TASK: Where an entry holds an image, skip the image but reproduce the rest word for word.
══ EXERCISE MATERIAL ══
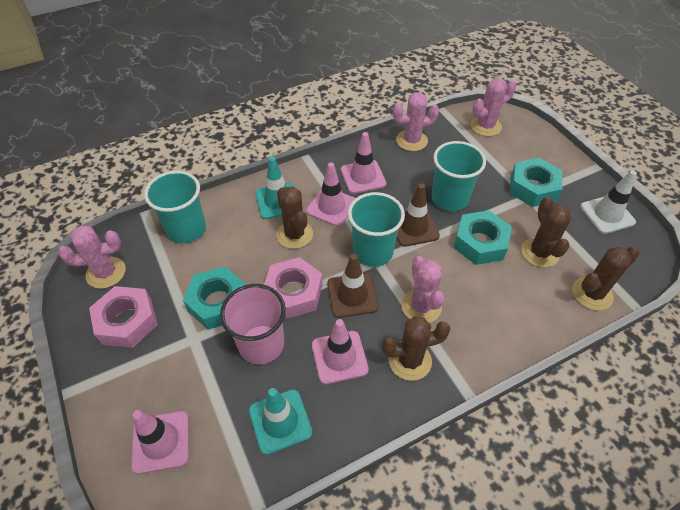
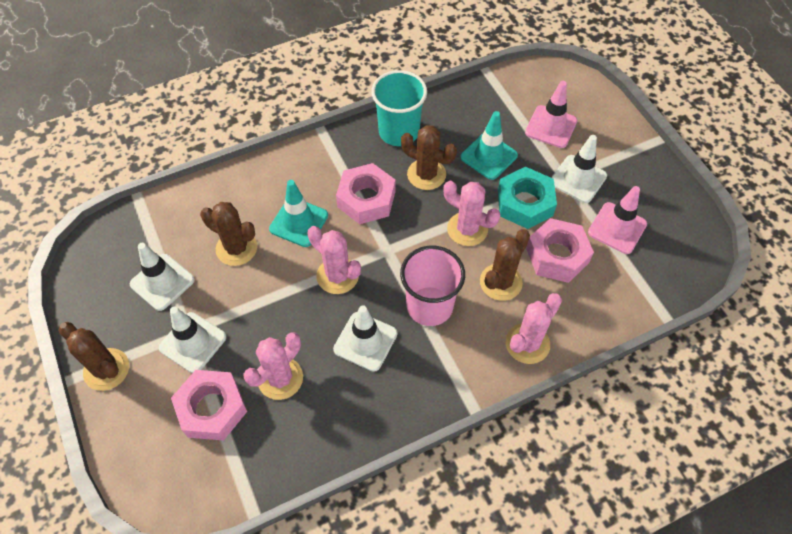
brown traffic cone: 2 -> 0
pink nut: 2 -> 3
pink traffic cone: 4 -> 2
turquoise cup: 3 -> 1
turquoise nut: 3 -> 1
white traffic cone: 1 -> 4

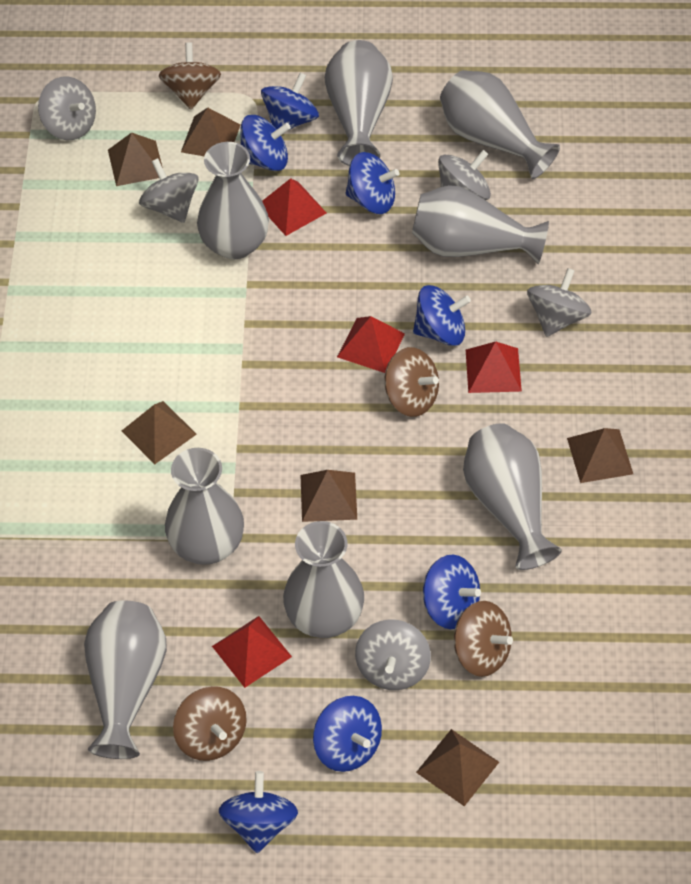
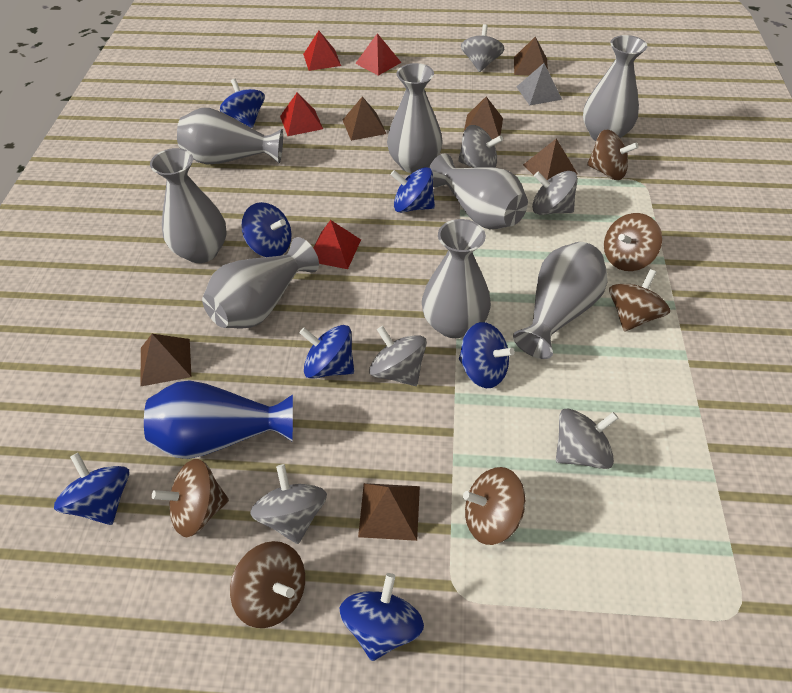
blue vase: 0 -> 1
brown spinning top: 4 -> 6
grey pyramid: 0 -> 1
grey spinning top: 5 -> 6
═══
RESPONSE AREA:
brown traffic cone: 2 -> 0
pink nut: 2 -> 3
pink traffic cone: 4 -> 2
turquoise cup: 3 -> 1
turquoise nut: 3 -> 1
white traffic cone: 1 -> 4

blue vase: 0 -> 1
brown spinning top: 4 -> 6
grey pyramid: 0 -> 1
grey spinning top: 5 -> 6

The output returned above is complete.